(Saved data entries)
┄┄┄┄┄┄┄┄┄┄┄┄┄┄┄┄┄┄┄┄
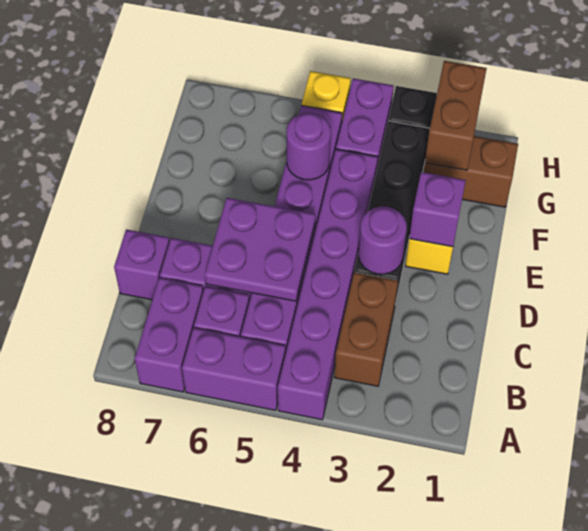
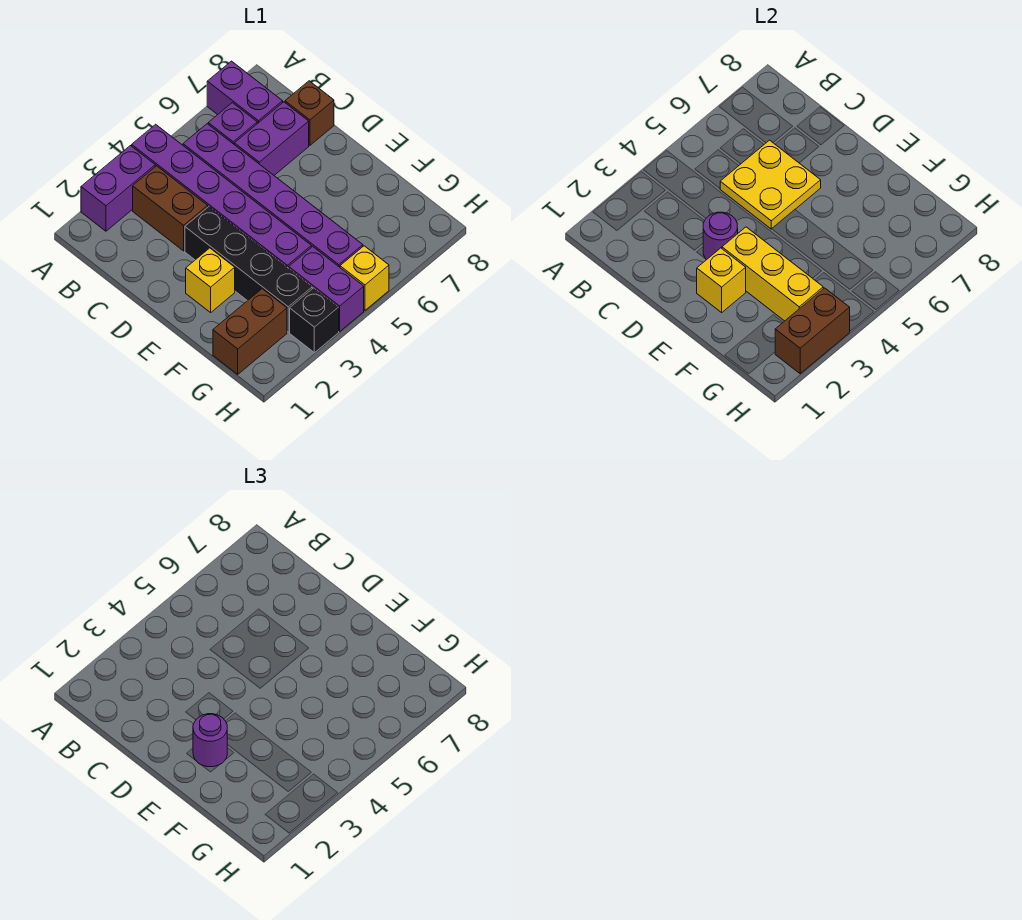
purple brick A5:A6 level 1 -> purple brick A2:A3 level 1
purple plate C5:D6 level 2 -> yellow plate C5:D6 level 2
purple brick C8 level 1 -> brown brick C8 level 1
purple brick E2 level 2 -> yellow brick E2 level 2
none -> yellow brick E3:G3 level 2
purple round brick F5 level 2 -> purple round brick E2 level 3
brown brick G2:H2 level 2 -> brown brick H2:H3 level 2

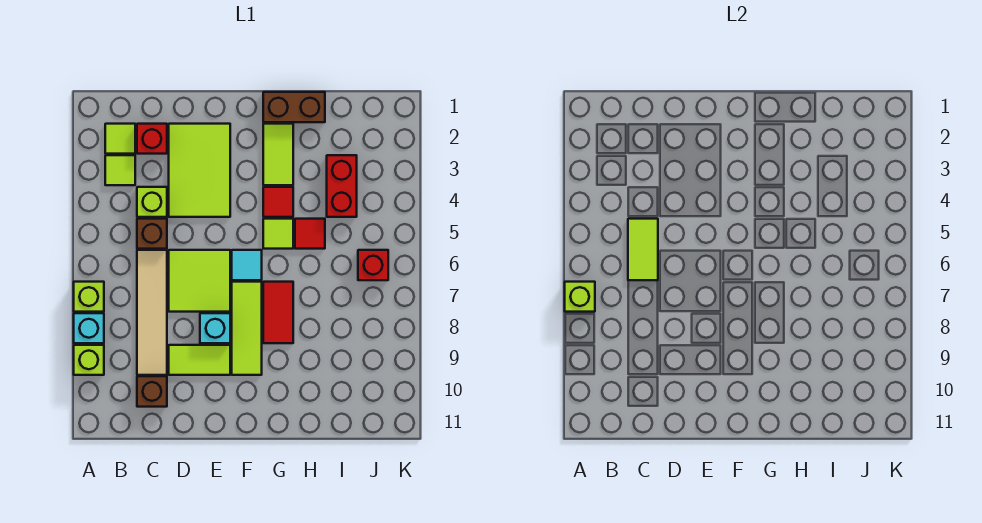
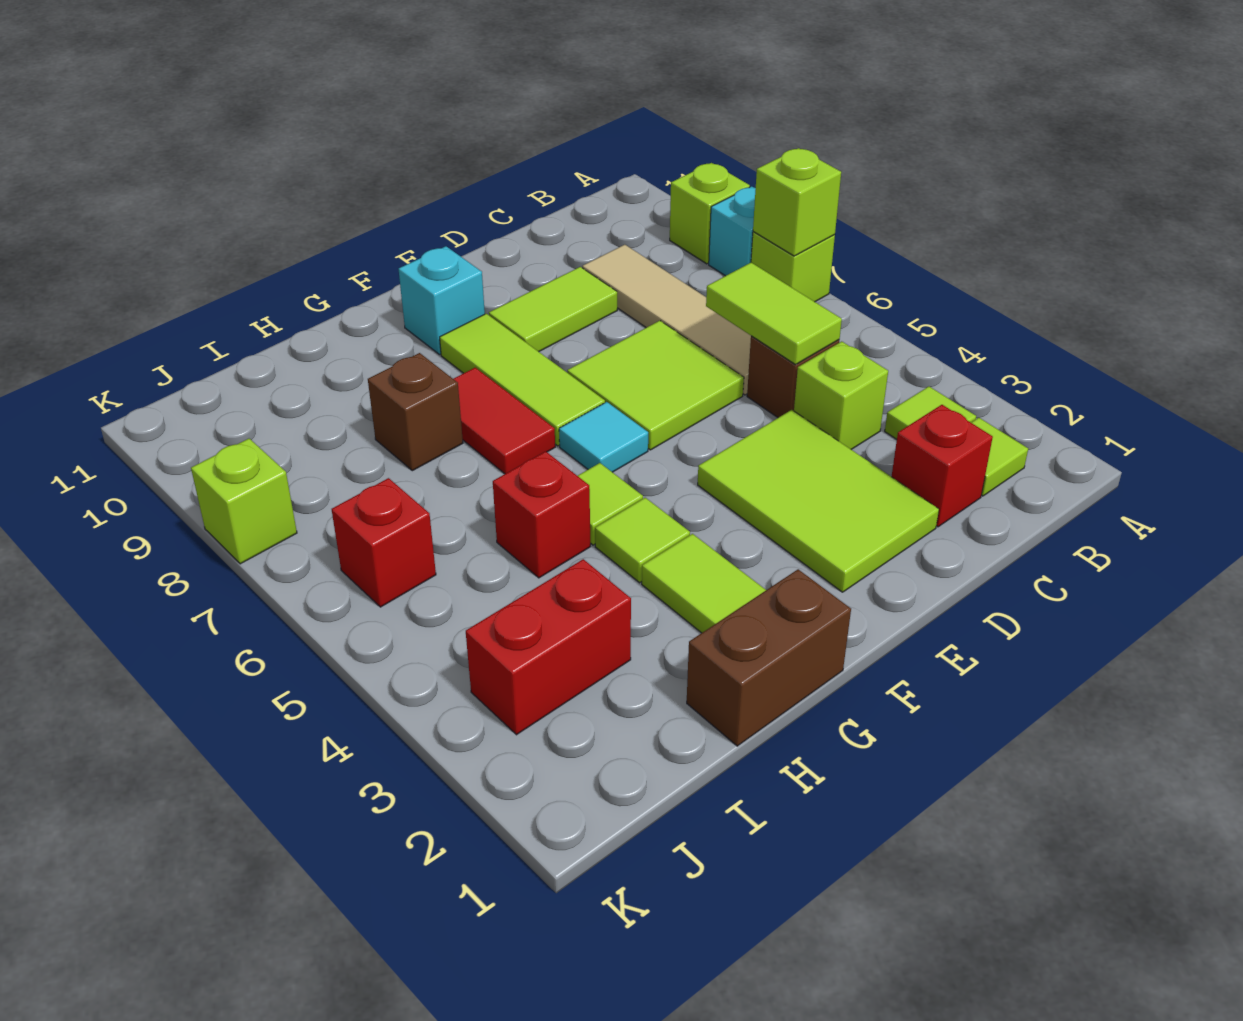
brown brick C10 level 1 -> brown brick H8 level 1
cyan brick E8 level 1 -> cyan brick F10 level 1
red tile G4 level 1 -> lime tile G4 level 1
red tile H5 level 1 -> red brick H5 level 1
red brick I3:I4 level 1 -> red brick I3:J3 level 1
none -> lime brick K8 level 1

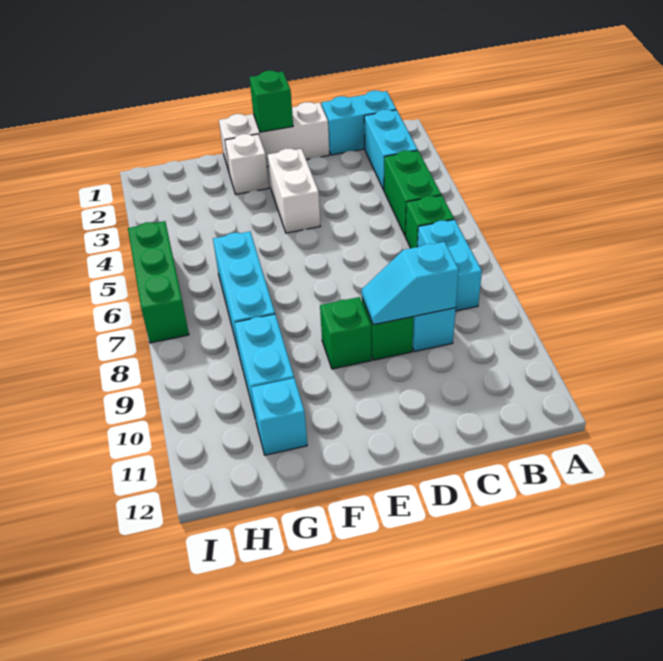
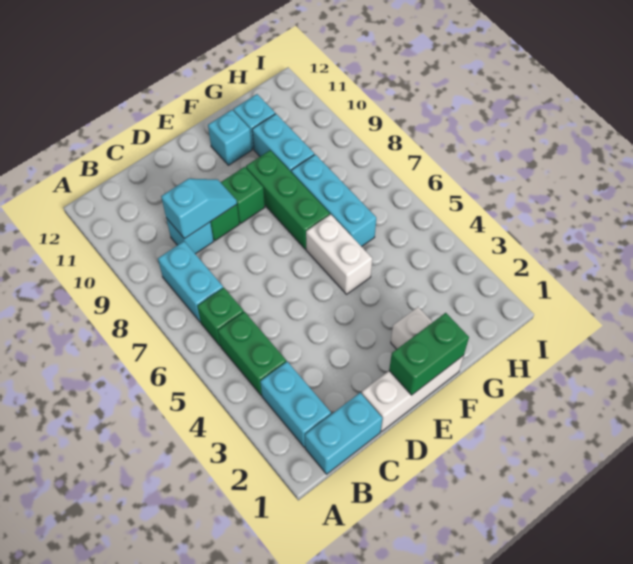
green brick E1 level 2 -> green brick E1:F1 level 2
white brick E3:E4 level 1 -> white brick F5:F6 level 1
none -> cyan brick F11 level 1
green brick I5:I7 level 1 -> green brick F7:F9 level 1

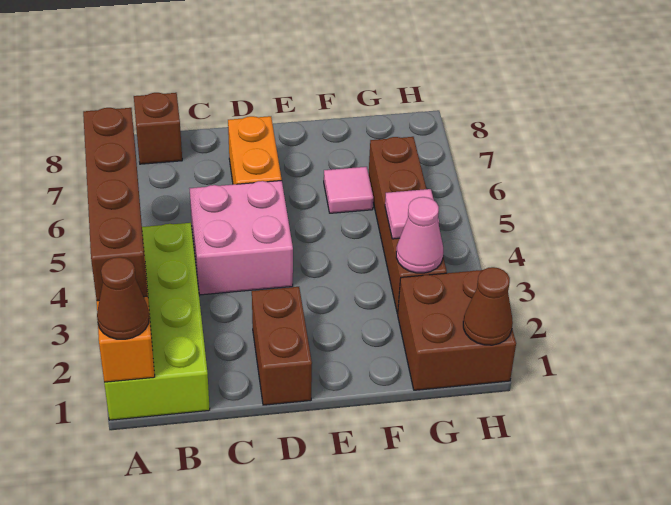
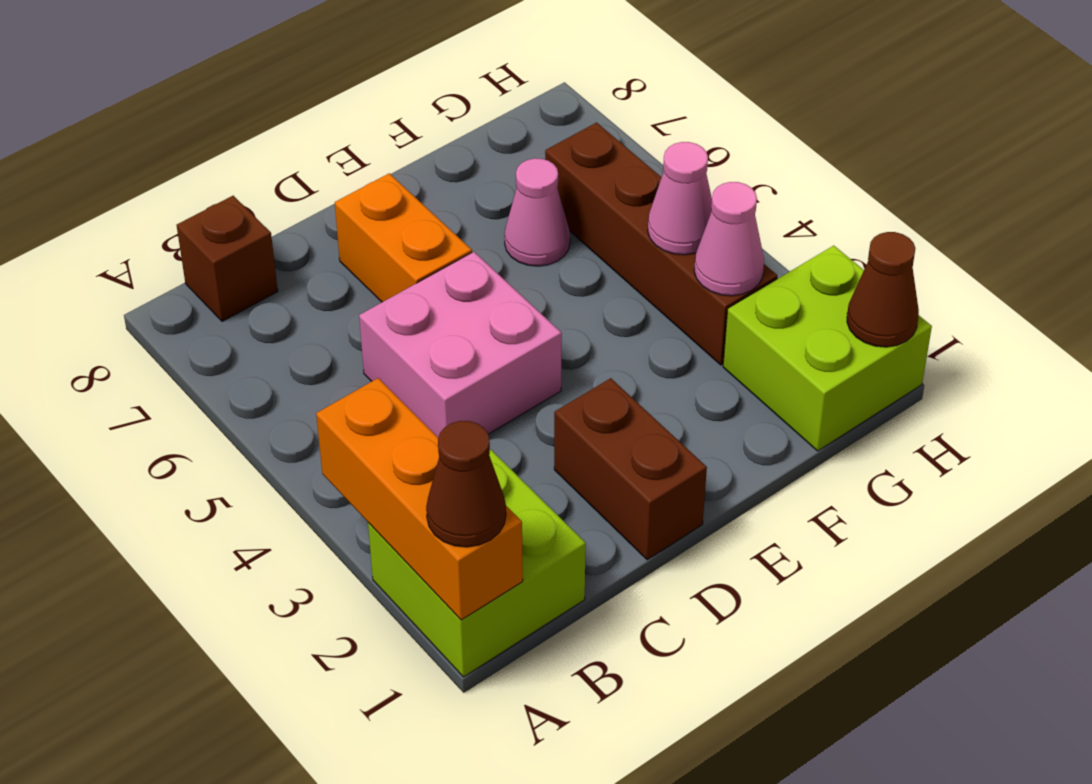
lime brick A1:B4 level 1 -> lime brick A1:B2 level 1
brown brick A2:A5 level 3 -> none
pink tile F6 level 1 -> pink cone F6 level 1
brown brick G1:H2 level 1 -> lime brick G1:H2 level 1
pink tile G4 level 2 -> pink cone G4 level 2

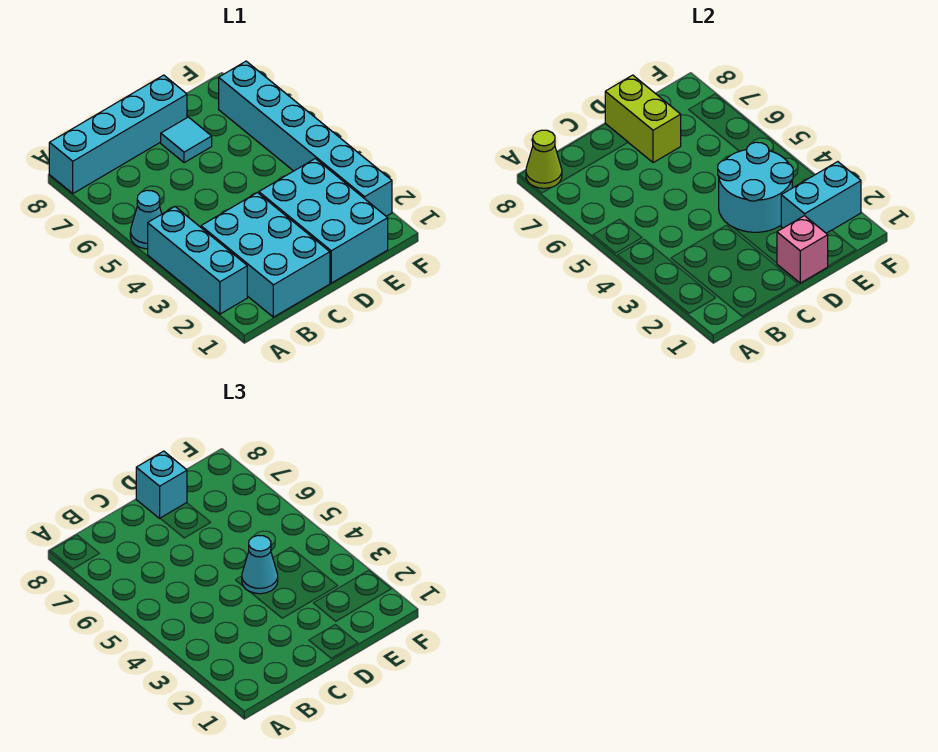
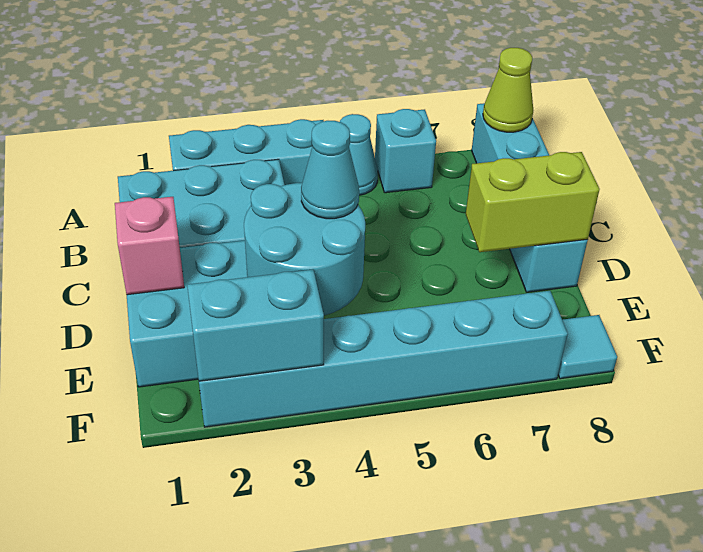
cyan tile D7 level 1 -> cyan tile F8 level 1
cyan brick D8 level 3 -> cyan brick A6 level 1
cyan brick E2:F2 level 2 -> cyan brick F2:F3 level 2

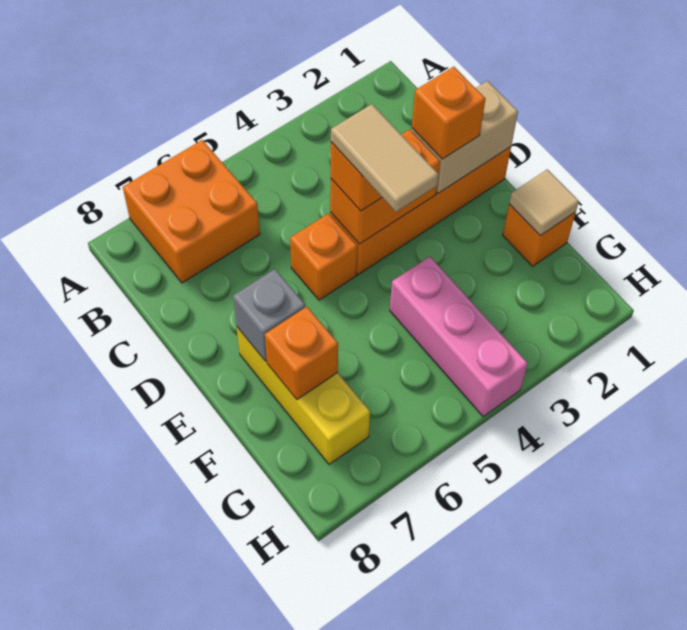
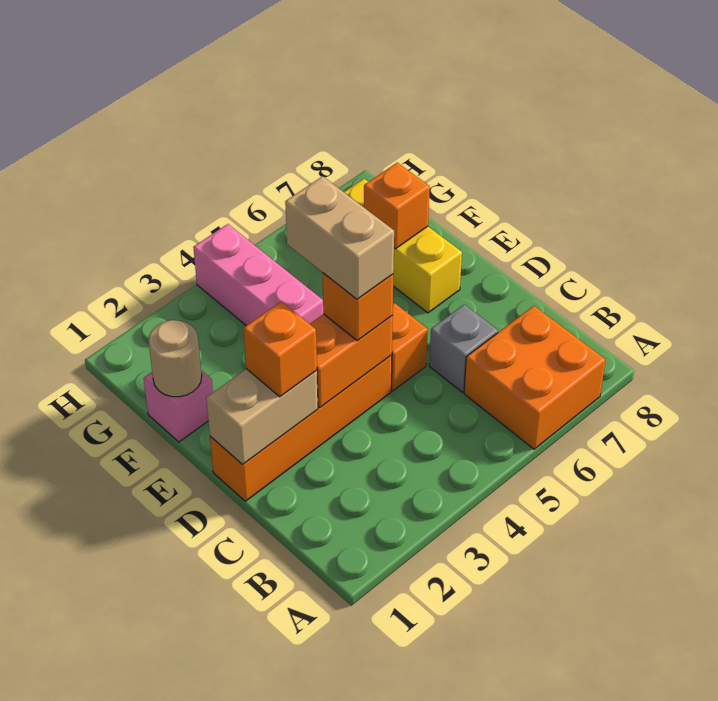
tan tile D4:E4 level 4 -> tan brick D4:E4 level 4
grey brick E7 level 2 -> grey brick C6 level 1
orange brick F1 level 1 -> pink brick F1 level 1
tan tile F1 level 2 -> tan round brick F1 level 2

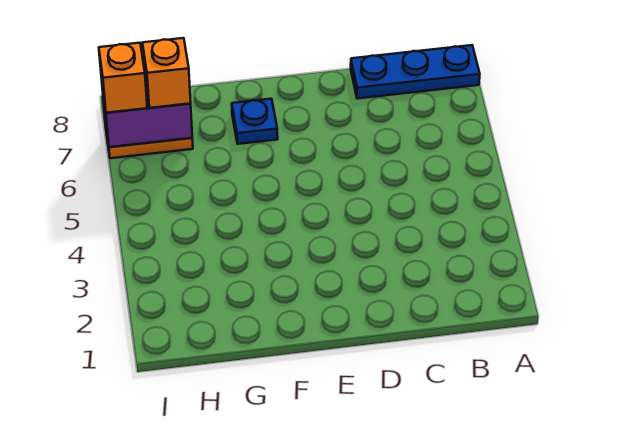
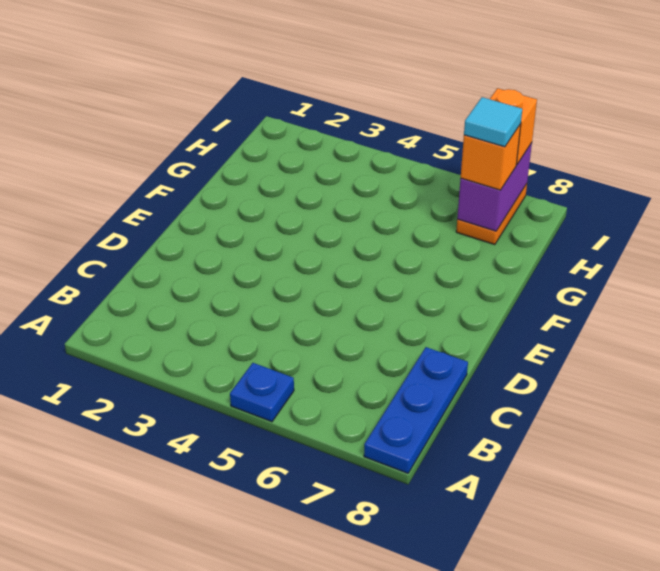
blue plate F7 level 1 -> blue plate A5 level 1
none -> cyan tile H7 level 4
┄┄┄┄┄┄┄┄┄┄┄┄┄┄┄┄┄┄┄┄
> _Task goal_:
All lines of the data above that include the word "round" must be shown.

> _Task solution_:
purple round brick F5 level 2 -> purple round brick E2 level 3
tan tile F1 level 2 -> tan round brick F1 level 2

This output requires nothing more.